[Task to carry out]:
What is needed here is an exact printout of the data, with no pictures included.

[Given information]:
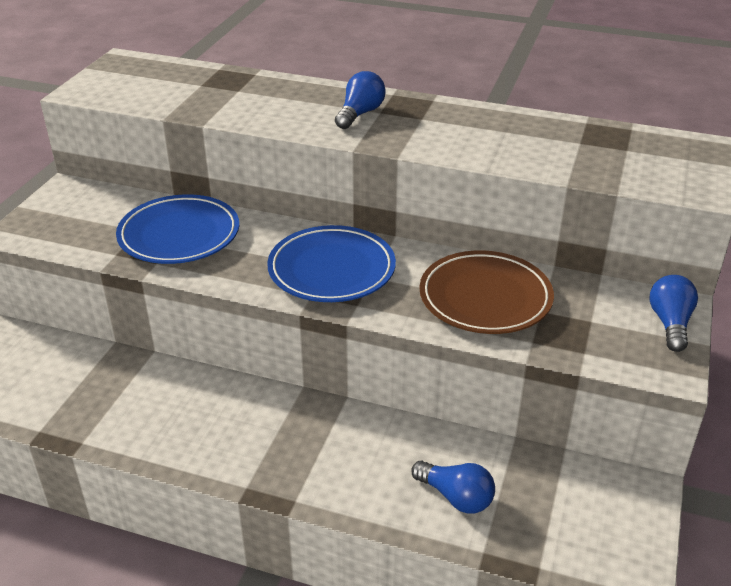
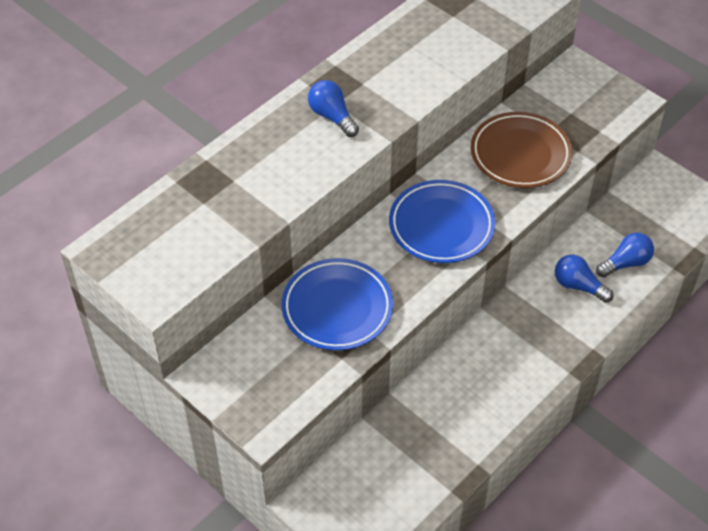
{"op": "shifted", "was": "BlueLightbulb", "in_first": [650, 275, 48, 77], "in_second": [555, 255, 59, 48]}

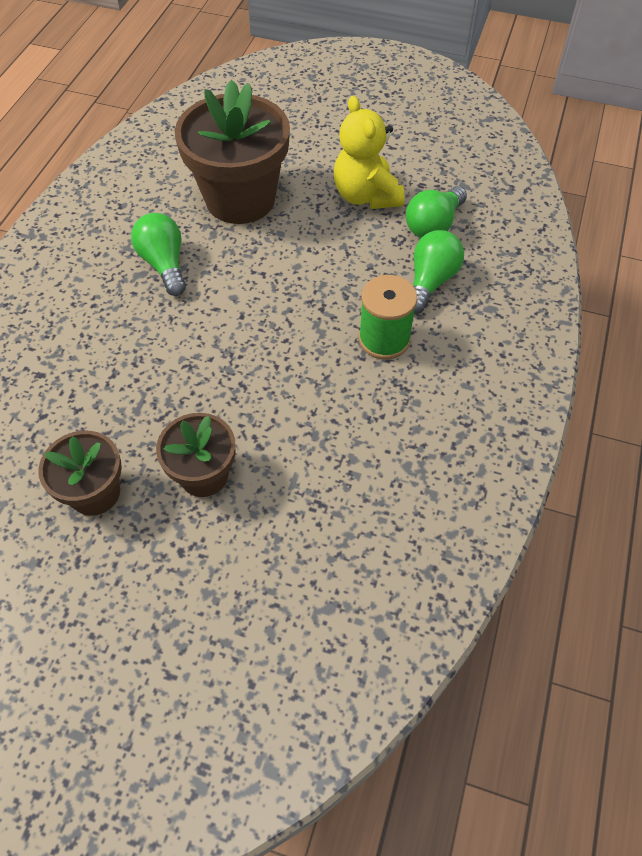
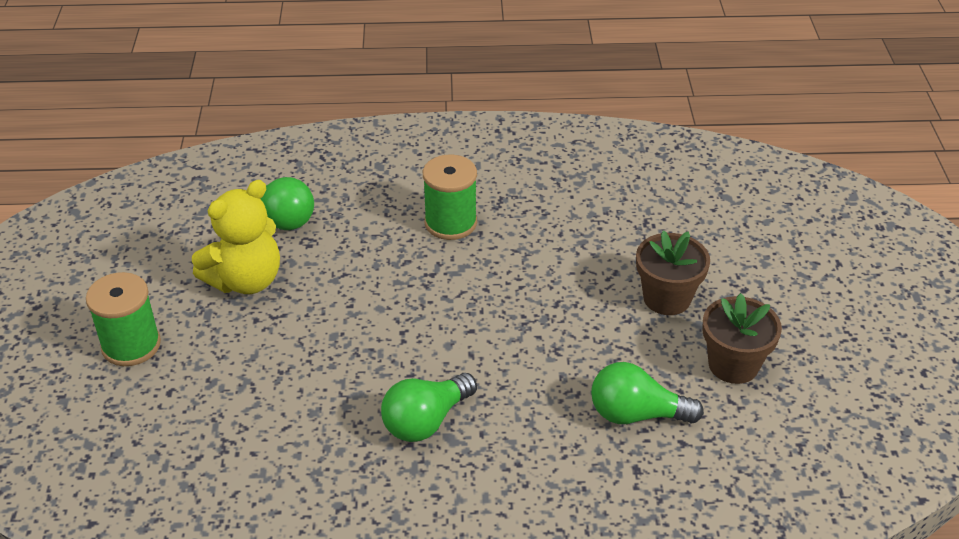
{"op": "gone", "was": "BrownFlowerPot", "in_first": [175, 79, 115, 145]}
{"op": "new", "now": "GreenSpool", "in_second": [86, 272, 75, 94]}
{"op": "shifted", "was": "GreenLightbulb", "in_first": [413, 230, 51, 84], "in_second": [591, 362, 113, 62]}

[Your solution]:
{"op": "shifted", "was": "BlueLightbulb", "in_first": [650, 275, 48, 77], "in_second": [555, 255, 59, 48]}

{"op": "gone", "was": "BrownFlowerPot", "in_first": [175, 79, 115, 145]}
{"op": "new", "now": "GreenSpool", "in_second": [86, 272, 75, 94]}
{"op": "shifted", "was": "GreenLightbulb", "in_first": [413, 230, 51, 84], "in_second": [591, 362, 113, 62]}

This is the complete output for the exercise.